> _What you have to do_
Please retype the listing below, matching every line exactly.

> _Input data_
[Start of Attachment]

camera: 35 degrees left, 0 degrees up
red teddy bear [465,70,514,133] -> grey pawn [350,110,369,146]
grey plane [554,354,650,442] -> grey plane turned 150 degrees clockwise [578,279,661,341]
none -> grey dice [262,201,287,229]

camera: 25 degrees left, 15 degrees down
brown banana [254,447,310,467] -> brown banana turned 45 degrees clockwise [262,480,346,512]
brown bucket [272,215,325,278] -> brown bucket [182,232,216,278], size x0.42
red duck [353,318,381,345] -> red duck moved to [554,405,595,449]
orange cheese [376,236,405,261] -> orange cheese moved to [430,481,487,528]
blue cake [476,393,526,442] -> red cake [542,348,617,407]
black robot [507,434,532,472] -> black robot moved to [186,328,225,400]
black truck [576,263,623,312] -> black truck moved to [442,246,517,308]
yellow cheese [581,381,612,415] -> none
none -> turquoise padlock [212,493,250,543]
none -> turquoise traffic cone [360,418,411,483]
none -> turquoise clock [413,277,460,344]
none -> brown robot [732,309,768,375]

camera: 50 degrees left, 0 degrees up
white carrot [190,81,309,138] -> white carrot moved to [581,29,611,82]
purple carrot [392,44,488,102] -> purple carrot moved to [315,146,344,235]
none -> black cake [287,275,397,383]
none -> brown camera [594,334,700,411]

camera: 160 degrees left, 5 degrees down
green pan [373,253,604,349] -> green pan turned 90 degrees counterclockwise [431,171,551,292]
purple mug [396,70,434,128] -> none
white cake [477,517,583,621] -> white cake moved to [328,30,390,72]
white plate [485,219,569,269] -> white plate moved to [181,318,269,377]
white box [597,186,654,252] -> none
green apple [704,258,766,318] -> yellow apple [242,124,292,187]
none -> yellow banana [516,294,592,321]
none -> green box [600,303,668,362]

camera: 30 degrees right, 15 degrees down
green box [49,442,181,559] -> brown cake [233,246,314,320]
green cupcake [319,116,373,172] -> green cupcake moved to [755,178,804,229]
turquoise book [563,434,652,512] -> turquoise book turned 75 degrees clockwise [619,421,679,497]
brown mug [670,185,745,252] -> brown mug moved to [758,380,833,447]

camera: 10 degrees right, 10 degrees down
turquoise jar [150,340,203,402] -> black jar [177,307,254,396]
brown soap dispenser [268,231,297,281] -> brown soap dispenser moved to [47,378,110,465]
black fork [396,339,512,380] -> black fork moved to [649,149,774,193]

[End of Attachment]

> _Result for this exercise_
camera: 35 degrees left, 0 degrees up
red teddy bear [465,70,514,133] -> grey pawn [350,110,369,146]
grey plane [554,354,650,442] -> grey plane turned 150 degrees clockwise [578,279,661,341]
none -> grey dice [262,201,287,229]

camera: 25 degrees left, 15 degrees down
brown banana [254,447,310,467] -> brown banana turned 45 degrees clockwise [262,480,346,512]
brown bucket [272,215,325,278] -> brown bucket [182,232,216,278], size x0.42
red duck [353,318,381,345] -> red duck moved to [554,405,595,449]
orange cheese [376,236,405,261] -> orange cheese moved to [430,481,487,528]
blue cake [476,393,526,442] -> red cake [542,348,617,407]
black robot [507,434,532,472] -> black robot moved to [186,328,225,400]
black truck [576,263,623,312] -> black truck moved to [442,246,517,308]
yellow cheese [581,381,612,415] -> none
none -> turquoise padlock [212,493,250,543]
none -> turquoise traffic cone [360,418,411,483]
none -> turquoise clock [413,277,460,344]
none -> brown robot [732,309,768,375]

camera: 50 degrees left, 0 degrees up
white carrot [190,81,309,138] -> white carrot moved to [581,29,611,82]
purple carrot [392,44,488,102] -> purple carrot moved to [315,146,344,235]
none -> black cake [287,275,397,383]
none -> brown camera [594,334,700,411]

camera: 160 degrees left, 5 degrees down
green pan [373,253,604,349] -> green pan turned 90 degrees counterclockwise [431,171,551,292]
purple mug [396,70,434,128] -> none
white cake [477,517,583,621] -> white cake moved to [328,30,390,72]
white plate [485,219,569,269] -> white plate moved to [181,318,269,377]
white box [597,186,654,252] -> none
green apple [704,258,766,318] -> yellow apple [242,124,292,187]
none -> yellow banana [516,294,592,321]
none -> green box [600,303,668,362]

camera: 30 degrees right, 15 degrees down
green box [49,442,181,559] -> brown cake [233,246,314,320]
green cupcake [319,116,373,172] -> green cupcake moved to [755,178,804,229]
turquoise book [563,434,652,512] -> turquoise book turned 75 degrees clockwise [619,421,679,497]
brown mug [670,185,745,252] -> brown mug moved to [758,380,833,447]

camera: 10 degrees right, 10 degrees down
turquoise jar [150,340,203,402] -> black jar [177,307,254,396]
brown soap dispenser [268,231,297,281] -> brown soap dispenser moved to [47,378,110,465]
black fork [396,339,512,380] -> black fork moved to [649,149,774,193]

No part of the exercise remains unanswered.